# How to complete this task:
Every line below is to be given again precisely; images are to be left out.

# Supplied material:
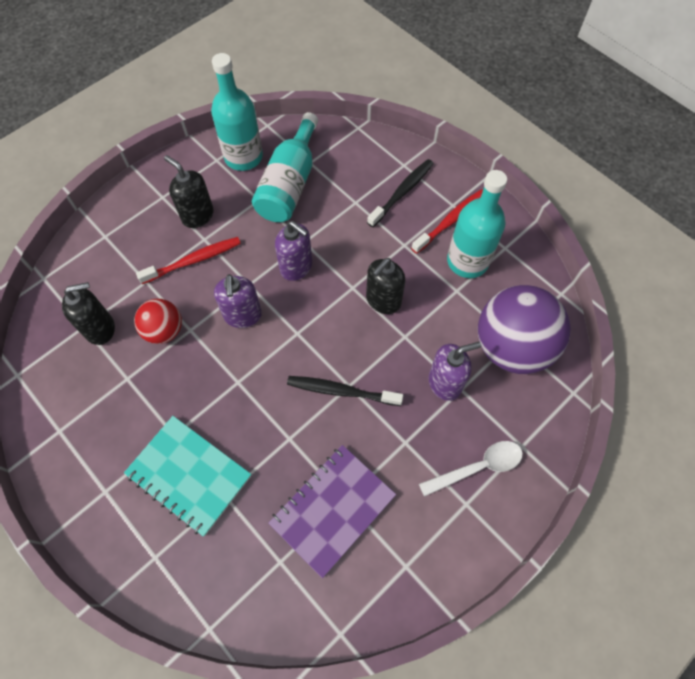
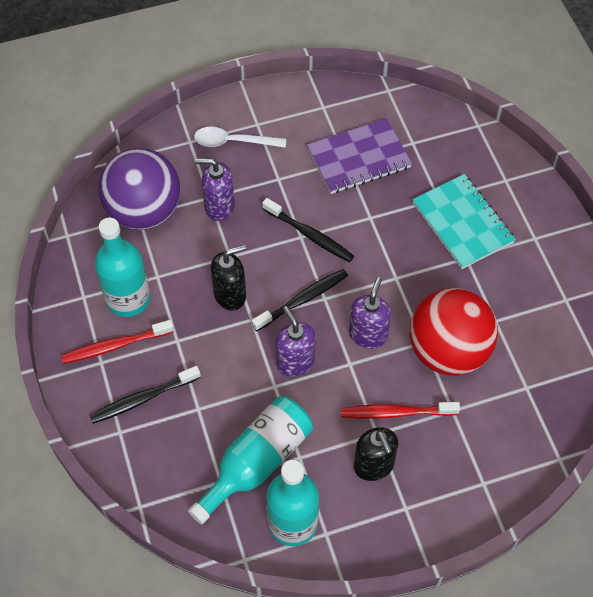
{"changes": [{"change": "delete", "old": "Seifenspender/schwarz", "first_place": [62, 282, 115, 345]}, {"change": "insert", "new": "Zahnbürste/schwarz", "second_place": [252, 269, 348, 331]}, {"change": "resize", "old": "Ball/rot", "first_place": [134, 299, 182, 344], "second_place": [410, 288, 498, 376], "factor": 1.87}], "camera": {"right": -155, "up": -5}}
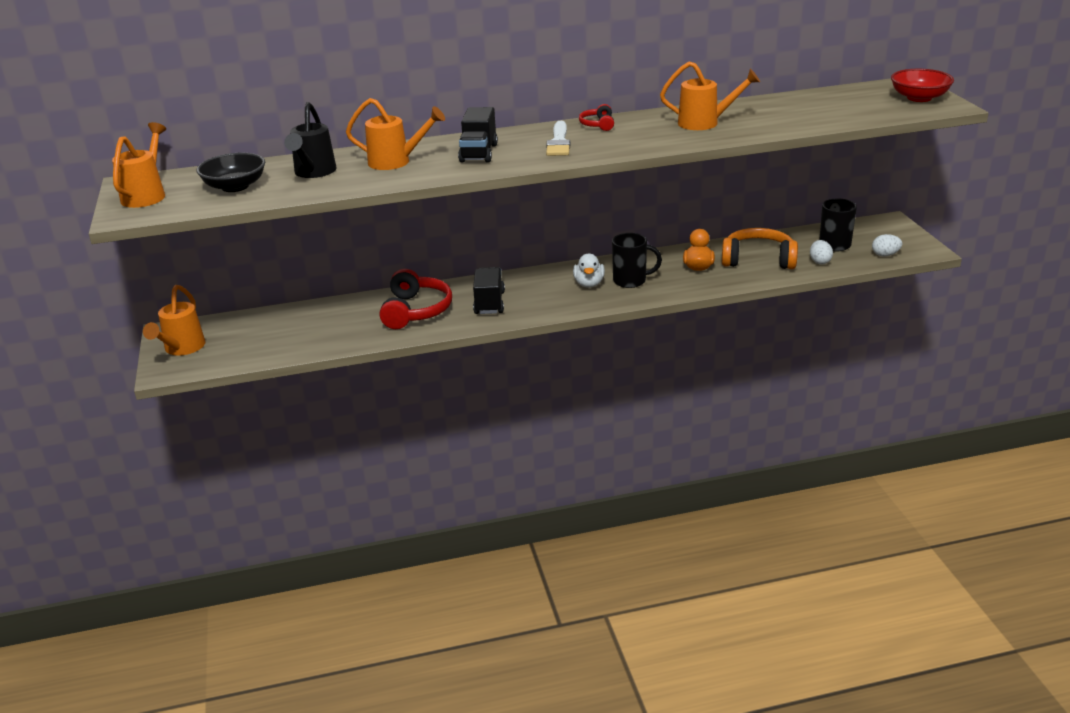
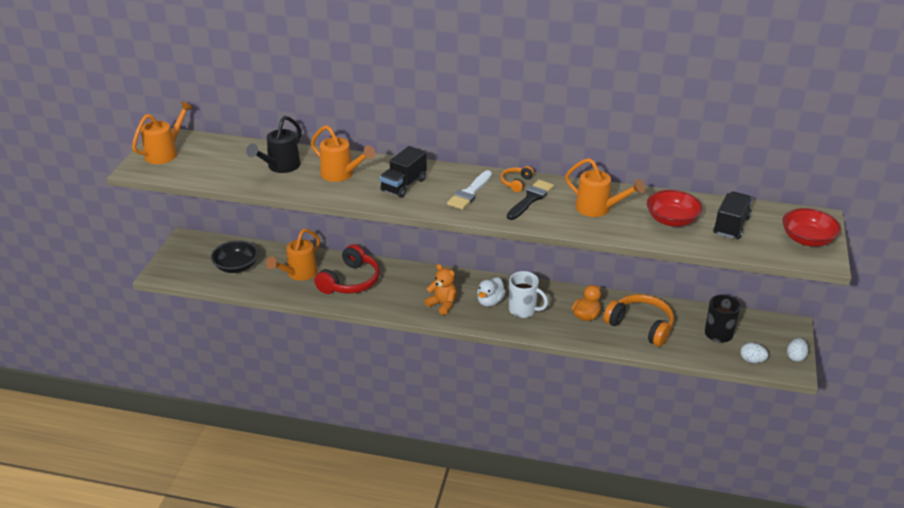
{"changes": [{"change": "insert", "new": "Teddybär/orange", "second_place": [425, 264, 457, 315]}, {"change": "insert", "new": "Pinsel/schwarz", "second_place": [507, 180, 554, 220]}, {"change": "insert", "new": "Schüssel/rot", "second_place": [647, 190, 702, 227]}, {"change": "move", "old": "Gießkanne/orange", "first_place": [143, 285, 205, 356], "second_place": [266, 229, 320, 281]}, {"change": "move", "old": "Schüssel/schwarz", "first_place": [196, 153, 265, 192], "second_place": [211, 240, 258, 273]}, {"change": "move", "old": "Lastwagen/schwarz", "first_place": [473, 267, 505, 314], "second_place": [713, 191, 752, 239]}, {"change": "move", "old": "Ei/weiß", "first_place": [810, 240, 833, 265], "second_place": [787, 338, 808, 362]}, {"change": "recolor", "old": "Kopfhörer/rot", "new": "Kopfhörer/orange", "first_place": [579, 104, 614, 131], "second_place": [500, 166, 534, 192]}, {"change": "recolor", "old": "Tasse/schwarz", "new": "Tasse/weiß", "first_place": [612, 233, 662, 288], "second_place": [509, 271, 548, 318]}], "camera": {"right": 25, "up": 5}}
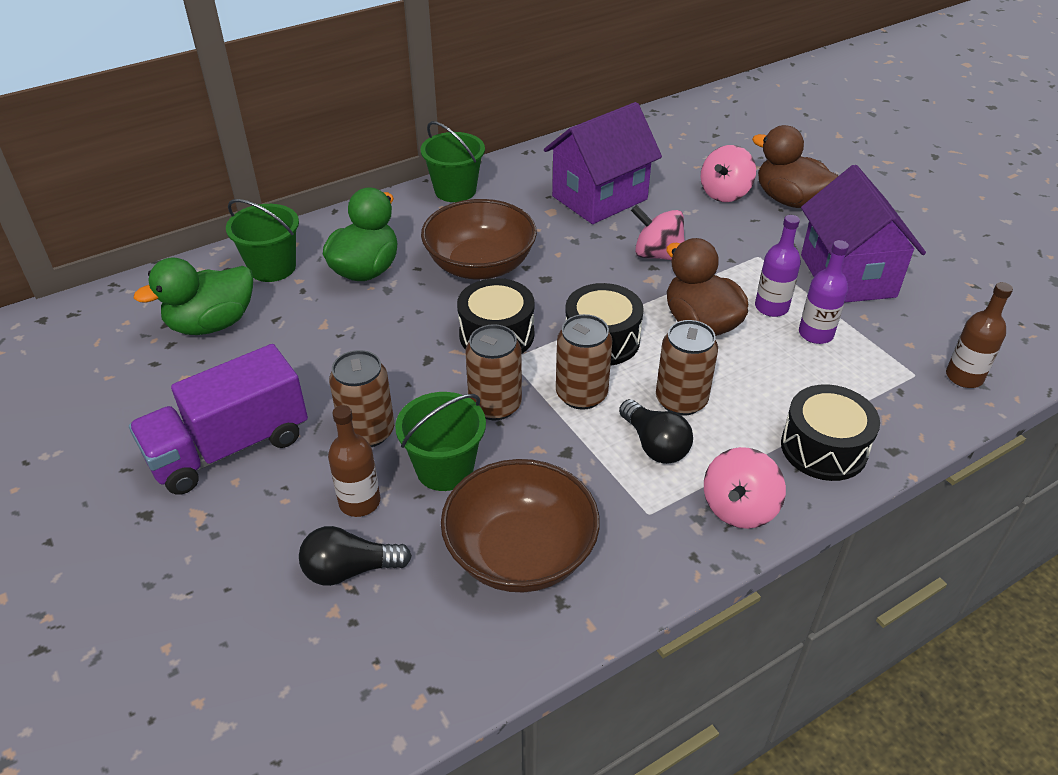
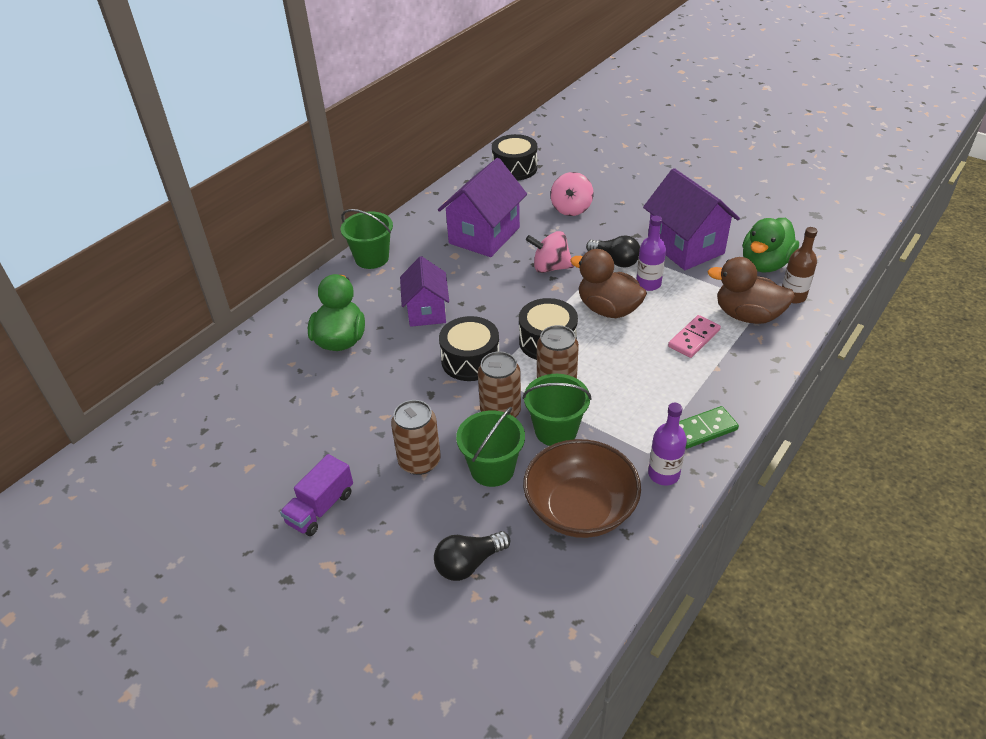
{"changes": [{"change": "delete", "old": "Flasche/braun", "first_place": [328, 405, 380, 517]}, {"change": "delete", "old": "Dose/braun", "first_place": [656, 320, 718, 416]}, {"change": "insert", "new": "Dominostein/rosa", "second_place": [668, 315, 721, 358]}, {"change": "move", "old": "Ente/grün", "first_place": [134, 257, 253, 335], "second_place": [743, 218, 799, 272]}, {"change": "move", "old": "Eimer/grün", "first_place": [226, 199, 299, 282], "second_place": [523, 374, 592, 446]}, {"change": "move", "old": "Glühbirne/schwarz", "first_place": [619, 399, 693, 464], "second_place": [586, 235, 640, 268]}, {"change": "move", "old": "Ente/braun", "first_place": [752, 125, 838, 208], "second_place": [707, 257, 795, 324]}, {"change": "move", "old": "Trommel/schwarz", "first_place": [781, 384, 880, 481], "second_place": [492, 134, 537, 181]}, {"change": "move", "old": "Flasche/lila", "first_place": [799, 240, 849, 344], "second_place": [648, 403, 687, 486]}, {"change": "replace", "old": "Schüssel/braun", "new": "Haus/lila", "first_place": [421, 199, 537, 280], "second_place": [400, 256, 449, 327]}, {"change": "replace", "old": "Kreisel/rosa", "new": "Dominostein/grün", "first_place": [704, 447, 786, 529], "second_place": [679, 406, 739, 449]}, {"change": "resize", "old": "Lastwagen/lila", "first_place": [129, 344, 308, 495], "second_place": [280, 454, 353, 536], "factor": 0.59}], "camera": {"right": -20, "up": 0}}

# Solution to this exercise:
{"changes": [{"change": "delete", "old": "Seifenspender/schwarz", "first_place": [62, 282, 115, 345]}, {"change": "insert", "new": "Zahnbürste/schwarz", "second_place": [252, 269, 348, 331]}, {"change": "resize", "old": "Ball/rot", "first_place": [134, 299, 182, 344], "second_place": [410, 288, 498, 376], "factor": 1.87}], "camera": {"right": -155, "up": -5}}
{"changes": [{"change": "insert", "new": "Teddybär/orange", "second_place": [425, 264, 457, 315]}, {"change": "insert", "new": "Pinsel/schwarz", "second_place": [507, 180, 554, 220]}, {"change": "insert", "new": "Schüssel/rot", "second_place": [647, 190, 702, 227]}, {"change": "move", "old": "Gießkanne/orange", "first_place": [143, 285, 205, 356], "second_place": [266, 229, 320, 281]}, {"change": "move", "old": "Schüssel/schwarz", "first_place": [196, 153, 265, 192], "second_place": [211, 240, 258, 273]}, {"change": "move", "old": "Lastwagen/schwarz", "first_place": [473, 267, 505, 314], "second_place": [713, 191, 752, 239]}, {"change": "move", "old": "Ei/weiß", "first_place": [810, 240, 833, 265], "second_place": [787, 338, 808, 362]}, {"change": "recolor", "old": "Kopfhörer/rot", "new": "Kopfhörer/orange", "first_place": [579, 104, 614, 131], "second_place": [500, 166, 534, 192]}, {"change": "recolor", "old": "Tasse/schwarz", "new": "Tasse/weiß", "first_place": [612, 233, 662, 288], "second_place": [509, 271, 548, 318]}], "camera": {"right": 25, "up": 5}}
{"changes": [{"change": "delete", "old": "Flasche/braun", "first_place": [328, 405, 380, 517]}, {"change": "delete", "old": "Dose/braun", "first_place": [656, 320, 718, 416]}, {"change": "insert", "new": "Dominostein/rosa", "second_place": [668, 315, 721, 358]}, {"change": "move", "old": "Ente/grün", "first_place": [134, 257, 253, 335], "second_place": [743, 218, 799, 272]}, {"change": "move", "old": "Eimer/grün", "first_place": [226, 199, 299, 282], "second_place": [523, 374, 592, 446]}, {"change": "move", "old": "Glühbirne/schwarz", "first_place": [619, 399, 693, 464], "second_place": [586, 235, 640, 268]}, {"change": "move", "old": "Ente/braun", "first_place": [752, 125, 838, 208], "second_place": [707, 257, 795, 324]}, {"change": "move", "old": "Trommel/schwarz", "first_place": [781, 384, 880, 481], "second_place": [492, 134, 537, 181]}, {"change": "move", "old": "Flasche/lila", "first_place": [799, 240, 849, 344], "second_place": [648, 403, 687, 486]}, {"change": "replace", "old": "Schüssel/braun", "new": "Haus/lila", "first_place": [421, 199, 537, 280], "second_place": [400, 256, 449, 327]}, {"change": "replace", "old": "Kreisel/rosa", "new": "Dominostein/grün", "first_place": [704, 447, 786, 529], "second_place": [679, 406, 739, 449]}, {"change": "resize", "old": "Lastwagen/lila", "first_place": [129, 344, 308, 495], "second_place": [280, 454, 353, 536], "factor": 0.59}], "camera": {"right": -20, "up": 0}}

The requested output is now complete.